══ Records supplied ══

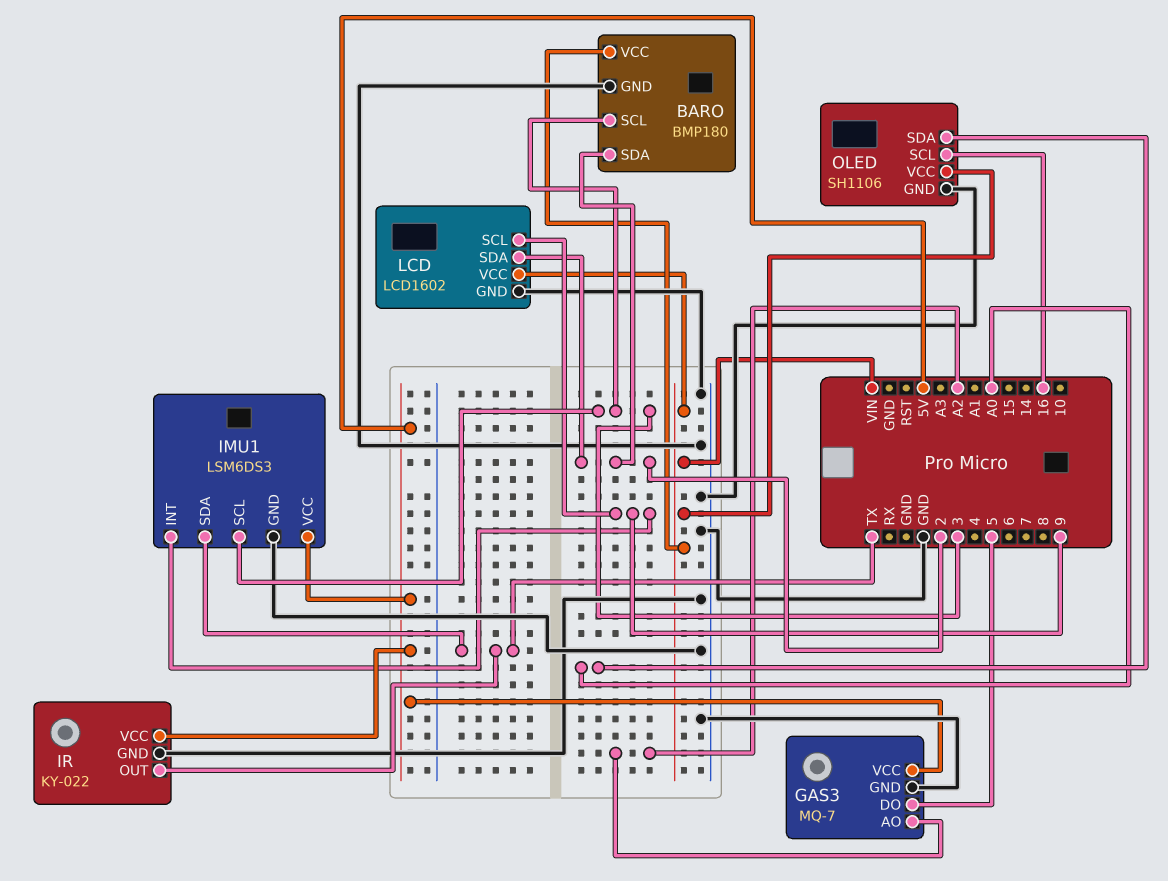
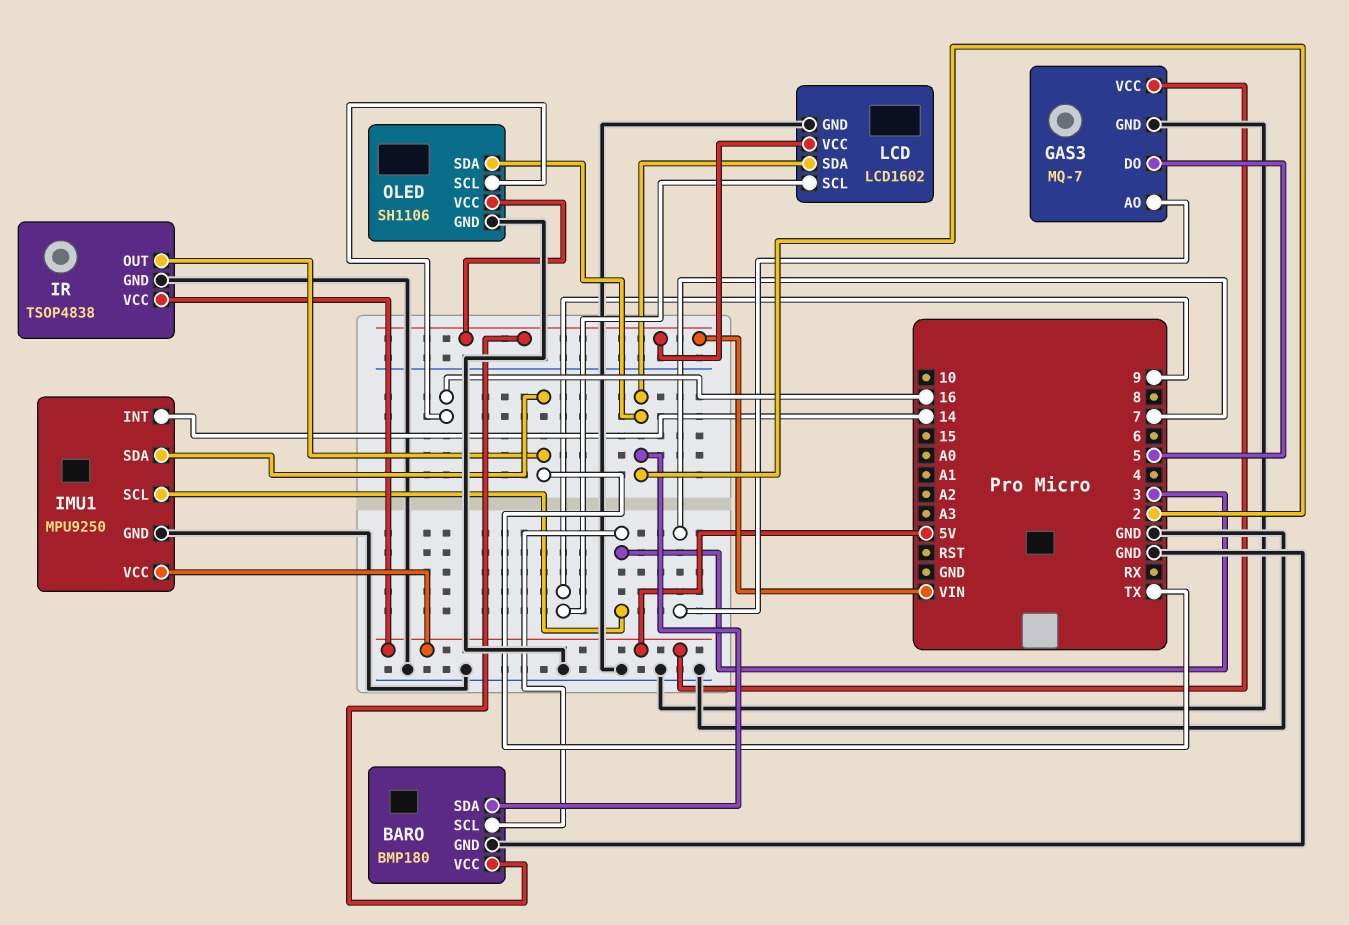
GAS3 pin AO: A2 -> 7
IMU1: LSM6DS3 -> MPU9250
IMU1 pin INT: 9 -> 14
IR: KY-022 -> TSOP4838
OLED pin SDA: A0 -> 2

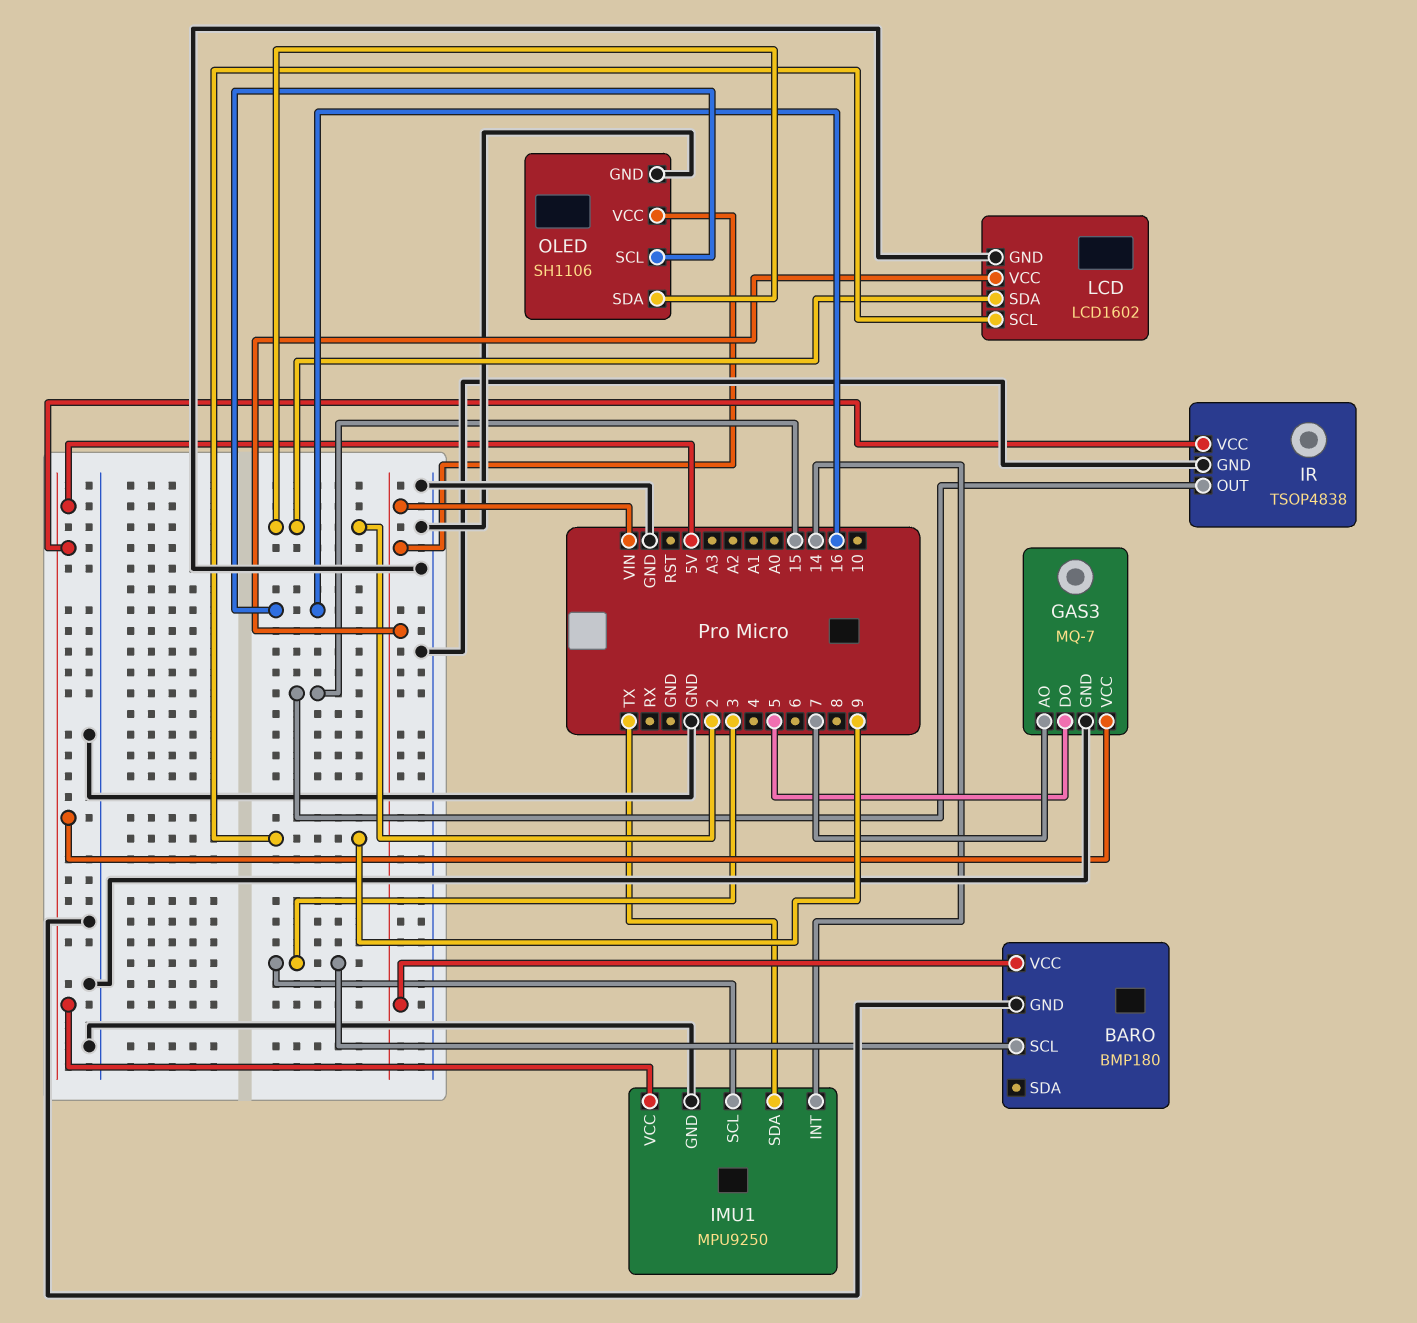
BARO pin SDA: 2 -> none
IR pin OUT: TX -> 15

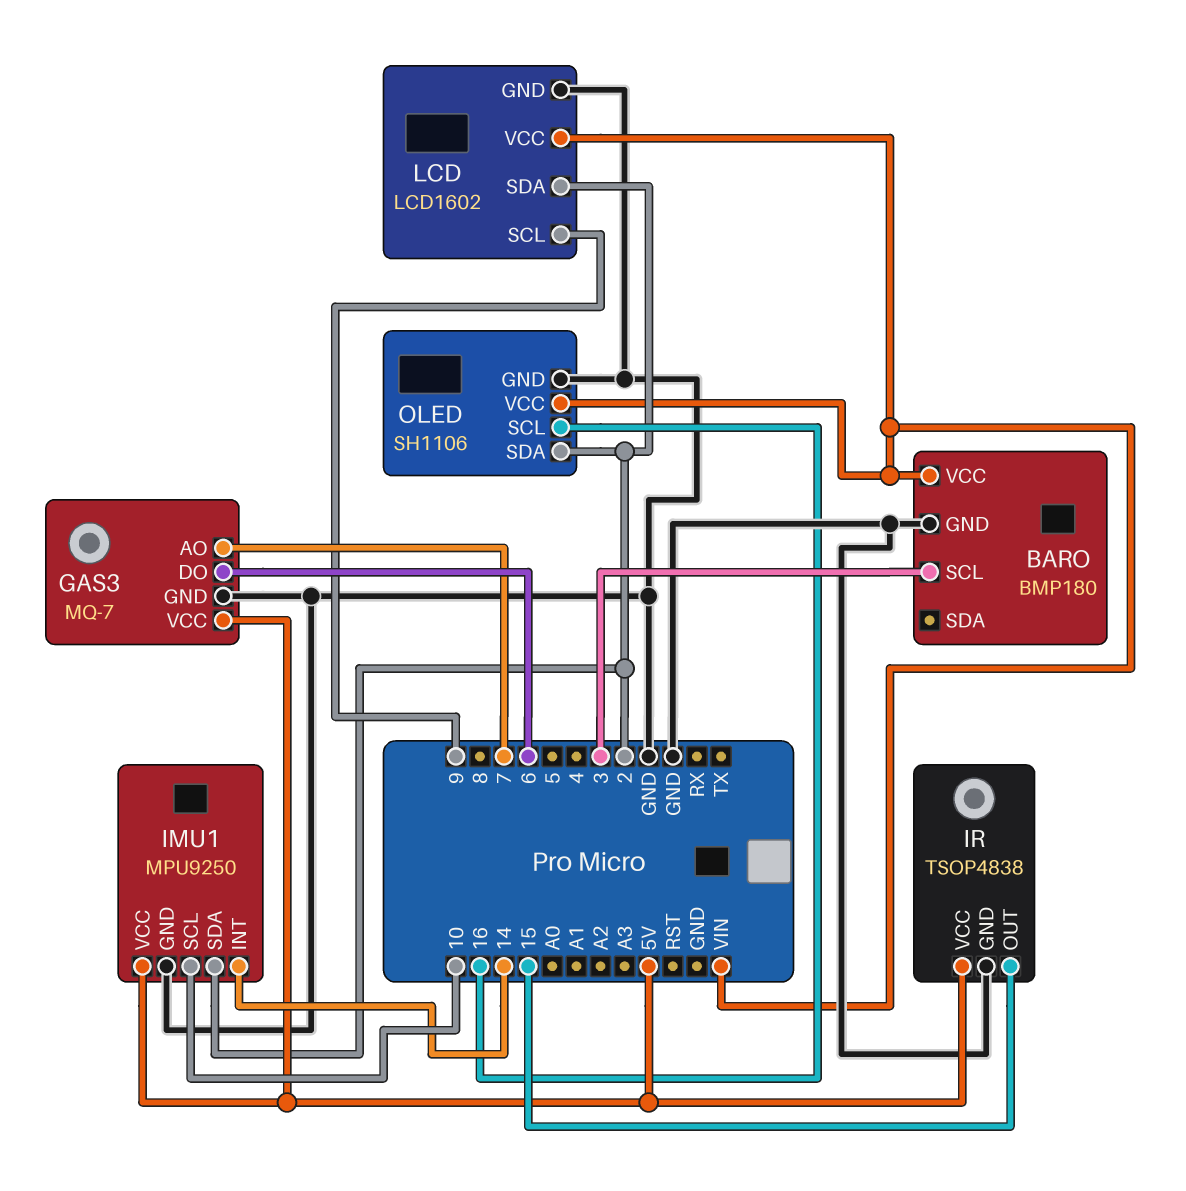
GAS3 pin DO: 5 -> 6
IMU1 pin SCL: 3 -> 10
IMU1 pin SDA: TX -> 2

═══

**Work required:** Retype every entry exactly as written, but omit the pictures.

**Exercise output:**
GAS3 pin AO: A2 -> 7
IMU1: LSM6DS3 -> MPU9250
IMU1 pin INT: 9 -> 14
IR: KY-022 -> TSOP4838
OLED pin SDA: A0 -> 2

BARO pin SDA: 2 -> none
IR pin OUT: TX -> 15

GAS3 pin DO: 5 -> 6
IMU1 pin SCL: 3 -> 10
IMU1 pin SDA: TX -> 2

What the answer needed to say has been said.